▸ **GIVEN RECORDS**
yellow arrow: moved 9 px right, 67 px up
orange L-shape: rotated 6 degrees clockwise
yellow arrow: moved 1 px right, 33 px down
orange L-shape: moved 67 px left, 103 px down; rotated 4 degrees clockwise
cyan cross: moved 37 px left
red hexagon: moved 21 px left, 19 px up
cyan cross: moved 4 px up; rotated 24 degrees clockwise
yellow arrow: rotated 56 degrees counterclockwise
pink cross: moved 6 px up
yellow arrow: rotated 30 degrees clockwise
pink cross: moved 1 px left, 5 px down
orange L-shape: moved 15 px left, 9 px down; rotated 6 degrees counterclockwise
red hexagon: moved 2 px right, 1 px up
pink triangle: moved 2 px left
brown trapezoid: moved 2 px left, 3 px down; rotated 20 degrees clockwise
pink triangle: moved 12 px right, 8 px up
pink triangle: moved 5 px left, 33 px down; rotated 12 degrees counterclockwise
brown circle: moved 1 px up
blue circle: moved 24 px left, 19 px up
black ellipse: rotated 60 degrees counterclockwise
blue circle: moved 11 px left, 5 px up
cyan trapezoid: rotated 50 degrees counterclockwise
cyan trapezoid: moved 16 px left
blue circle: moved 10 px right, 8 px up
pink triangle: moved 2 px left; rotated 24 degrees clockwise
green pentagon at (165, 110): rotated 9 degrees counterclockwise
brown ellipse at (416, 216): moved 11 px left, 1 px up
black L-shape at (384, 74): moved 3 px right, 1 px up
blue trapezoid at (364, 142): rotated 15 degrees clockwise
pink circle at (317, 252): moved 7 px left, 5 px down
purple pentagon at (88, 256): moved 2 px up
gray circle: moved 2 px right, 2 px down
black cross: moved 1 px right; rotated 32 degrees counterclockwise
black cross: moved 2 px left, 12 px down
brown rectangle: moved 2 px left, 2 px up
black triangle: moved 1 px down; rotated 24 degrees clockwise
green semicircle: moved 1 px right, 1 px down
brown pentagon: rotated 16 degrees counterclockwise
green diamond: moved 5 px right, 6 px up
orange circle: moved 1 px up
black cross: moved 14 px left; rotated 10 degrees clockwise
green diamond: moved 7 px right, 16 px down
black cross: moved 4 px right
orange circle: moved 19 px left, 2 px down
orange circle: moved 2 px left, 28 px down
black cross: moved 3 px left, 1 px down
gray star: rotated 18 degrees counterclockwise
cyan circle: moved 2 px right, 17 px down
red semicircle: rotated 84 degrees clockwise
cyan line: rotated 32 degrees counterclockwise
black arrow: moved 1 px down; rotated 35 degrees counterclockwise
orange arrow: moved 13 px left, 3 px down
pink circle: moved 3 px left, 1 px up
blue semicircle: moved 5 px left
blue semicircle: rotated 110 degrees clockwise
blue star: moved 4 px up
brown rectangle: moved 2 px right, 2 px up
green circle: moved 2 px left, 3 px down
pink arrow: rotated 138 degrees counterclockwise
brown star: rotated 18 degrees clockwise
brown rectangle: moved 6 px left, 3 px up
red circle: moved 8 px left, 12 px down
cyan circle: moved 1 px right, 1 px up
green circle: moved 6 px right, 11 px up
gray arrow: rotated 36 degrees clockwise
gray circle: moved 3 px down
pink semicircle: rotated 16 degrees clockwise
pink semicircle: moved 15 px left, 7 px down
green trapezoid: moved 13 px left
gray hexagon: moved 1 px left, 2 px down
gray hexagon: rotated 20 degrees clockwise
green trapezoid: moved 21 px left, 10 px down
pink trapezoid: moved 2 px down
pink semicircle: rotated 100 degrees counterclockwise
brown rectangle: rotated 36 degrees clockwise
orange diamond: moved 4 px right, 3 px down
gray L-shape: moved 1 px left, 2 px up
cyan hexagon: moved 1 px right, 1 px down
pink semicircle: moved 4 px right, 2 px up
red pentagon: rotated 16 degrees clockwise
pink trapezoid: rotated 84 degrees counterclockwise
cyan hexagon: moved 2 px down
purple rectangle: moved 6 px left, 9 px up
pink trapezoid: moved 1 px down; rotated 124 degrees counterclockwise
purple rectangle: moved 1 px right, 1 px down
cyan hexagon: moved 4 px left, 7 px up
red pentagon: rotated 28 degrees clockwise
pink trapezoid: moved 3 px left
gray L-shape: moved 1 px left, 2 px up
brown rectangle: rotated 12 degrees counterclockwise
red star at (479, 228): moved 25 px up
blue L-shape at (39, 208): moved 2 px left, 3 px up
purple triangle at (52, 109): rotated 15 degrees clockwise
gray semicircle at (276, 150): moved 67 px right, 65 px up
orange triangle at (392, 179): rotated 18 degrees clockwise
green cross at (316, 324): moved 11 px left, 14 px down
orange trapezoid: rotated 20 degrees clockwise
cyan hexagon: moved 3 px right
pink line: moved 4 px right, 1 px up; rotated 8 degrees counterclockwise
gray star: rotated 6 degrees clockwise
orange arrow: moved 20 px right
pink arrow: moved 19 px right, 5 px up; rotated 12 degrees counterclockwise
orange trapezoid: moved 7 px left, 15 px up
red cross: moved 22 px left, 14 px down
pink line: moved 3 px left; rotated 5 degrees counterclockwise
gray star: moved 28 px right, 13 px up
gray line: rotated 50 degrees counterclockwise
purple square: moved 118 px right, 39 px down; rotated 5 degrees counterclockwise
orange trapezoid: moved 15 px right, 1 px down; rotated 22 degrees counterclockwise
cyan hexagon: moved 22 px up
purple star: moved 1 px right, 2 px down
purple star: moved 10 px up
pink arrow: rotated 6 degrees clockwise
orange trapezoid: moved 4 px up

▸ **WRITTEN EXERCISE**
Please give the material above again with every "counterclockwise" changed to "anticlockwise" and nothing else altered.

▸ **TASK RESULT**
yellow arrow: moved 9 px right, 67 px up
orange L-shape: rotated 6 degrees clockwise
yellow arrow: moved 1 px right, 33 px down
orange L-shape: moved 67 px left, 103 px down; rotated 4 degrees clockwise
cyan cross: moved 37 px left
red hexagon: moved 21 px left, 19 px up
cyan cross: moved 4 px up; rotated 24 degrees clockwise
yellow arrow: rotated 56 degrees anticlockwise
pink cross: moved 6 px up
yellow arrow: rotated 30 degrees clockwise
pink cross: moved 1 px left, 5 px down
orange L-shape: moved 15 px left, 9 px down; rotated 6 degrees anticlockwise
red hexagon: moved 2 px right, 1 px up
pink triangle: moved 2 px left
brown trapezoid: moved 2 px left, 3 px down; rotated 20 degrees clockwise
pink triangle: moved 12 px right, 8 px up
pink triangle: moved 5 px left, 33 px down; rotated 12 degrees anticlockwise
brown circle: moved 1 px up
blue circle: moved 24 px left, 19 px up
black ellipse: rotated 60 degrees anticlockwise
blue circle: moved 11 px left, 5 px up
cyan trapezoid: rotated 50 degrees anticlockwise
cyan trapezoid: moved 16 px left
blue circle: moved 10 px right, 8 px up
pink triangle: moved 2 px left; rotated 24 degrees clockwise
green pentagon at (165, 110): rotated 9 degrees anticlockwise
brown ellipse at (416, 216): moved 11 px left, 1 px up
black L-shape at (384, 74): moved 3 px right, 1 px up
blue trapezoid at (364, 142): rotated 15 degrees clockwise
pink circle at (317, 252): moved 7 px left, 5 px down
purple pentagon at (88, 256): moved 2 px up
gray circle: moved 2 px right, 2 px down
black cross: moved 1 px right; rotated 32 degrees anticlockwise
black cross: moved 2 px left, 12 px down
brown rectangle: moved 2 px left, 2 px up
black triangle: moved 1 px down; rotated 24 degrees clockwise
green semicircle: moved 1 px right, 1 px down
brown pentagon: rotated 16 degrees anticlockwise
green diamond: moved 5 px right, 6 px up
orange circle: moved 1 px up
black cross: moved 14 px left; rotated 10 degrees clockwise
green diamond: moved 7 px right, 16 px down
black cross: moved 4 px right
orange circle: moved 19 px left, 2 px down
orange circle: moved 2 px left, 28 px down
black cross: moved 3 px left, 1 px down
gray star: rotated 18 degrees anticlockwise
cyan circle: moved 2 px right, 17 px down
red semicircle: rotated 84 degrees clockwise
cyan line: rotated 32 degrees anticlockwise
black arrow: moved 1 px down; rotated 35 degrees anticlockwise
orange arrow: moved 13 px left, 3 px down
pink circle: moved 3 px left, 1 px up
blue semicircle: moved 5 px left
blue semicircle: rotated 110 degrees clockwise
blue star: moved 4 px up
brown rectangle: moved 2 px right, 2 px up
green circle: moved 2 px left, 3 px down
pink arrow: rotated 138 degrees anticlockwise
brown star: rotated 18 degrees clockwise
brown rectangle: moved 6 px left, 3 px up
red circle: moved 8 px left, 12 px down
cyan circle: moved 1 px right, 1 px up
green circle: moved 6 px right, 11 px up
gray arrow: rotated 36 degrees clockwise
gray circle: moved 3 px down
pink semicircle: rotated 16 degrees clockwise
pink semicircle: moved 15 px left, 7 px down
green trapezoid: moved 13 px left
gray hexagon: moved 1 px left, 2 px down
gray hexagon: rotated 20 degrees clockwise
green trapezoid: moved 21 px left, 10 px down
pink trapezoid: moved 2 px down
pink semicircle: rotated 100 degrees anticlockwise
brown rectangle: rotated 36 degrees clockwise
orange diamond: moved 4 px right, 3 px down
gray L-shape: moved 1 px left, 2 px up
cyan hexagon: moved 1 px right, 1 px down
pink semicircle: moved 4 px right, 2 px up
red pentagon: rotated 16 degrees clockwise
pink trapezoid: rotated 84 degrees anticlockwise
cyan hexagon: moved 2 px down
purple rectangle: moved 6 px left, 9 px up
pink trapezoid: moved 1 px down; rotated 124 degrees anticlockwise
purple rectangle: moved 1 px right, 1 px down
cyan hexagon: moved 4 px left, 7 px up
red pentagon: rotated 28 degrees clockwise
pink trapezoid: moved 3 px left
gray L-shape: moved 1 px left, 2 px up
brown rectangle: rotated 12 degrees anticlockwise
red star at (479, 228): moved 25 px up
blue L-shape at (39, 208): moved 2 px left, 3 px up
purple triangle at (52, 109): rotated 15 degrees clockwise
gray semicircle at (276, 150): moved 67 px right, 65 px up
orange triangle at (392, 179): rotated 18 degrees clockwise
green cross at (316, 324): moved 11 px left, 14 px down
orange trapezoid: rotated 20 degrees clockwise
cyan hexagon: moved 3 px right
pink line: moved 4 px right, 1 px up; rotated 8 degrees anticlockwise
gray star: rotated 6 degrees clockwise
orange arrow: moved 20 px right
pink arrow: moved 19 px right, 5 px up; rotated 12 degrees anticlockwise
orange trapezoid: moved 7 px left, 15 px up
red cross: moved 22 px left, 14 px down
pink line: moved 3 px left; rotated 5 degrees anticlockwise
gray star: moved 28 px right, 13 px up
gray line: rotated 50 degrees anticlockwise
purple square: moved 118 px right, 39 px down; rotated 5 degrees anticlockwise
orange trapezoid: moved 15 px right, 1 px down; rotated 22 degrees anticlockwise
cyan hexagon: moved 22 px up
purple star: moved 1 px right, 2 px down
purple star: moved 10 px up
pink arrow: rotated 6 degrees clockwise
orange trapezoid: moved 4 px up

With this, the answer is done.